--- start of THE INPUT ---

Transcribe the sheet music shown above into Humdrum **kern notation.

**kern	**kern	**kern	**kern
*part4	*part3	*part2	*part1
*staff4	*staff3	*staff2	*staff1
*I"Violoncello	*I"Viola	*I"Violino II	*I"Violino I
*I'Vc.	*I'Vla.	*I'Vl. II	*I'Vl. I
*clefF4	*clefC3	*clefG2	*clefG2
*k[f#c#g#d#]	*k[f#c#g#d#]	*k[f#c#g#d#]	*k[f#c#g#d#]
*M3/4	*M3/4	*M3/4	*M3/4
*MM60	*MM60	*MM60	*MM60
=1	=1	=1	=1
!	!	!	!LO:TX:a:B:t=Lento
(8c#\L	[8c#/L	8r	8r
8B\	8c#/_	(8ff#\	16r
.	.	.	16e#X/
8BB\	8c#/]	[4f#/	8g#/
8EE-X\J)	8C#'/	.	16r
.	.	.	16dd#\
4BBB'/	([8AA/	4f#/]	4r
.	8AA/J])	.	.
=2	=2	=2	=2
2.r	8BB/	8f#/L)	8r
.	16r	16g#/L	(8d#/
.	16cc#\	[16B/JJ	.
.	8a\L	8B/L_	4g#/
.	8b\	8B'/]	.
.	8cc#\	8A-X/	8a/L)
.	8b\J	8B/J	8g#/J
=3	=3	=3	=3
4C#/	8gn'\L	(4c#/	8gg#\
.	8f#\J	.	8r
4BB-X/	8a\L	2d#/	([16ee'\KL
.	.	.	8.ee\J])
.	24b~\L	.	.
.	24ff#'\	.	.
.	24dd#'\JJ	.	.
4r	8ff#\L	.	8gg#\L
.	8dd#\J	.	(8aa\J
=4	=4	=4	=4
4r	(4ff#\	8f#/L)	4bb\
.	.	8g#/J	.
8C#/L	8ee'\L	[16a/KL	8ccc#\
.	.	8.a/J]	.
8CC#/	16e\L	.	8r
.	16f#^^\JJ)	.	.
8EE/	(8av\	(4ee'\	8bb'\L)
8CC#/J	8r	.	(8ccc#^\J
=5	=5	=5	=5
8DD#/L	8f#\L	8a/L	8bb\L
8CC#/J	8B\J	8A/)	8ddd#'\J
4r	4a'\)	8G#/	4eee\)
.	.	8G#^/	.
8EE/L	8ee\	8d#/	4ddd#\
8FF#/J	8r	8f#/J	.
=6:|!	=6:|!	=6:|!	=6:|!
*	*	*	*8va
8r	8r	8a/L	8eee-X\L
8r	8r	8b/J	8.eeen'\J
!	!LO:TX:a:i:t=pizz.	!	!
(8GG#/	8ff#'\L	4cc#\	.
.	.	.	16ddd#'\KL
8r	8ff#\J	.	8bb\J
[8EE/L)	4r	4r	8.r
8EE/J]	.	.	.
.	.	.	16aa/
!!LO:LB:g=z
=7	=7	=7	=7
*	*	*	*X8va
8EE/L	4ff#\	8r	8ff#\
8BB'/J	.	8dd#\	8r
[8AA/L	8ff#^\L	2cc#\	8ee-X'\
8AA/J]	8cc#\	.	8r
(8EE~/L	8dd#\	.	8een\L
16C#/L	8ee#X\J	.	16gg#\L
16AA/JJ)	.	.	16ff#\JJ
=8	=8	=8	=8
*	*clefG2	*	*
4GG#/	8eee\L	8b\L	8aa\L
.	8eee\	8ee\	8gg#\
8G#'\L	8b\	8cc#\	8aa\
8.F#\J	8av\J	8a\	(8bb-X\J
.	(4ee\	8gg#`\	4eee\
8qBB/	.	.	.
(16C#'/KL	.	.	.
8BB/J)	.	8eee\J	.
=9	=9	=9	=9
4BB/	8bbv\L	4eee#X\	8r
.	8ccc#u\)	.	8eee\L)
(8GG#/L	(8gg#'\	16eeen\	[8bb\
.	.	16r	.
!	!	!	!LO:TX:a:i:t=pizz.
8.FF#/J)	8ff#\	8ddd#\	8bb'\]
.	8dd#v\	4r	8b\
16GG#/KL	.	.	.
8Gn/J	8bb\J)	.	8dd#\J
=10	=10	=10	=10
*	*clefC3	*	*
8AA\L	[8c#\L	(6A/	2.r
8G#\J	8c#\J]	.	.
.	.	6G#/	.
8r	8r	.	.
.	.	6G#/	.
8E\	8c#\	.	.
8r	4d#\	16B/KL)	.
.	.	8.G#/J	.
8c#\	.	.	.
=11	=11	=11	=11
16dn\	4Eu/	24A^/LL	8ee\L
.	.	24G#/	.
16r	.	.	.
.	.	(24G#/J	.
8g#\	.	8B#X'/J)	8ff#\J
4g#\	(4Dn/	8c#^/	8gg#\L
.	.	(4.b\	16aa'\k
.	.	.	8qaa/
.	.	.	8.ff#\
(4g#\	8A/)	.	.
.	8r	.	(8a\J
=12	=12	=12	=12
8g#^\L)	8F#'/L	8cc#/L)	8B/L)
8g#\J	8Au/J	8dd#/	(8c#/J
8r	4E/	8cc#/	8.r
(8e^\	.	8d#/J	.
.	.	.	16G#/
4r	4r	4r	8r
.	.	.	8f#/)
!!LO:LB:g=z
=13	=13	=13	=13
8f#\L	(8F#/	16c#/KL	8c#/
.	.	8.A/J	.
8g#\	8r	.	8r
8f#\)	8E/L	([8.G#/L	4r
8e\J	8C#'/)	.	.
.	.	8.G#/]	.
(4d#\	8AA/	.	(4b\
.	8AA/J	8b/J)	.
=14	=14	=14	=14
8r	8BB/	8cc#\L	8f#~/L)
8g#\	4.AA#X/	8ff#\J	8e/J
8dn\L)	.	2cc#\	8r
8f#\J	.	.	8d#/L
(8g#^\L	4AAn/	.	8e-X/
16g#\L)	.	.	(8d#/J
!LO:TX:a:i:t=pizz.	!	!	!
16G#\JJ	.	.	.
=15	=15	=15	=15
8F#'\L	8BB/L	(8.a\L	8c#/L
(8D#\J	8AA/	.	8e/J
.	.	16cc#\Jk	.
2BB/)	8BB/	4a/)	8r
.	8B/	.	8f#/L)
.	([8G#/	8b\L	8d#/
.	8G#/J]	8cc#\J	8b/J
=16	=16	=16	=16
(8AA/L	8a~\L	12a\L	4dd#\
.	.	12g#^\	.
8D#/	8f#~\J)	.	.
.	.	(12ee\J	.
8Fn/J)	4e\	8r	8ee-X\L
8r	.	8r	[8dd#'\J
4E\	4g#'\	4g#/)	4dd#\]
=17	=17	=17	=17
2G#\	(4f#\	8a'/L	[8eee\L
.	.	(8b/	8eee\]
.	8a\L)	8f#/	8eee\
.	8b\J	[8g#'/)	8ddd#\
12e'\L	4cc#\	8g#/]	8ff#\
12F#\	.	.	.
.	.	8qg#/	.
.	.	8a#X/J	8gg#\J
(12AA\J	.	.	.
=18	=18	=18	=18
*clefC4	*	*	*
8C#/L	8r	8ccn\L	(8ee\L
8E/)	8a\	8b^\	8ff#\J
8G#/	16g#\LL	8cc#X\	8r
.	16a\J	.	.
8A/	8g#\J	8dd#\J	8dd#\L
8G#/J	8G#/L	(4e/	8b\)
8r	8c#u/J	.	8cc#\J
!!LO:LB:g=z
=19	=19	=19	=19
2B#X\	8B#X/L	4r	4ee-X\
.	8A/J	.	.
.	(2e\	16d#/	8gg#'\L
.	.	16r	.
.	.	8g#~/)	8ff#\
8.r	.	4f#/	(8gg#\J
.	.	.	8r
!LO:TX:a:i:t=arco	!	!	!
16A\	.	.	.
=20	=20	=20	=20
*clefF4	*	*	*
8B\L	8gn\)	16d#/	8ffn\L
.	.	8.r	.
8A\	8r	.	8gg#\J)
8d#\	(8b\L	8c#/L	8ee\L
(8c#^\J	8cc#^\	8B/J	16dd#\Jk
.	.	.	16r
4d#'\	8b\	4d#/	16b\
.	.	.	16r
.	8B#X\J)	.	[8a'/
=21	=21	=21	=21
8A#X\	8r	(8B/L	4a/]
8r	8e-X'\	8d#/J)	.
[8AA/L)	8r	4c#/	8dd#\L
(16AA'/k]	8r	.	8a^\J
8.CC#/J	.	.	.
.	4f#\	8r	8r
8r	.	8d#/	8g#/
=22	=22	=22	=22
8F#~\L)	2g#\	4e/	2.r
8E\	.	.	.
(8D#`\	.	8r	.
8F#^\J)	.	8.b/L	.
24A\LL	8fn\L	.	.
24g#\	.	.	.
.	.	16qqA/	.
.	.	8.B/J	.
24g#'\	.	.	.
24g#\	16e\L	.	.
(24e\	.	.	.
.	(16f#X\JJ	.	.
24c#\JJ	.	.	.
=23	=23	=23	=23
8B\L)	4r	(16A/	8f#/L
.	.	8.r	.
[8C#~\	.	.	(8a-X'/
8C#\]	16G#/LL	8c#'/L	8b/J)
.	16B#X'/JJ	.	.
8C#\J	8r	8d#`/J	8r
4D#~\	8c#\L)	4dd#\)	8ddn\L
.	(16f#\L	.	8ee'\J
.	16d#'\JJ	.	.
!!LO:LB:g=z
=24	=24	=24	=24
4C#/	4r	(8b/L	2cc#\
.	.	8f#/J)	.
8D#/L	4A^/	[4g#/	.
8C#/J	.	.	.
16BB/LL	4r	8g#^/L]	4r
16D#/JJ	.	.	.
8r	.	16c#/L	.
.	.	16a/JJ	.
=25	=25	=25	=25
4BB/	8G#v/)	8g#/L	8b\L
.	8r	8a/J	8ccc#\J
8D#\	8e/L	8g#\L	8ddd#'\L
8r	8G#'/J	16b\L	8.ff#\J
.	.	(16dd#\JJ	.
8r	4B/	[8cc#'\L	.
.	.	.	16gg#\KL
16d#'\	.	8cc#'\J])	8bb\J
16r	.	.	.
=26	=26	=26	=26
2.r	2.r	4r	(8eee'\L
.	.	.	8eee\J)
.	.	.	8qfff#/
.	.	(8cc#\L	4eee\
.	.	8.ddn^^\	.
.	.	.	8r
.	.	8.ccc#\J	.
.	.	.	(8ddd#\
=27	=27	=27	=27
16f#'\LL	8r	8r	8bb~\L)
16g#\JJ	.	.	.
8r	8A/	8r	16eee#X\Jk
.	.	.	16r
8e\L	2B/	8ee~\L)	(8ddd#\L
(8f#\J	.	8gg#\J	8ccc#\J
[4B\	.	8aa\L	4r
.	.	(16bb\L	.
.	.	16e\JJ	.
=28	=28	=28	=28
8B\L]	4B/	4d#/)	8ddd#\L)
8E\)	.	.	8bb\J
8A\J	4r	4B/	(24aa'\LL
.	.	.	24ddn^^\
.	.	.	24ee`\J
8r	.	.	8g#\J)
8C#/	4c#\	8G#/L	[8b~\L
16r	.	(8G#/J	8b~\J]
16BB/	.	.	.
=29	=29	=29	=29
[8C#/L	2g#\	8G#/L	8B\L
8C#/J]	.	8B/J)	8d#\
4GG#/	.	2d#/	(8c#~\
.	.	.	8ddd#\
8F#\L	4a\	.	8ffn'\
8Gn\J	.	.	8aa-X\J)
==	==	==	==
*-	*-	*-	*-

--- end of THE INPUT ---

WRITTEN TASK →
Please list each line in the listing above that contains the string "pizz", treating uppercase and lowercase as different.

WRITTEN REPLY →
!	!LO:TX:a:i:t=pizz.	!	!
!	!	!	!LO:TX:a:i:t=pizz.
!LO:TX:a:i:t=pizz.	!	!	!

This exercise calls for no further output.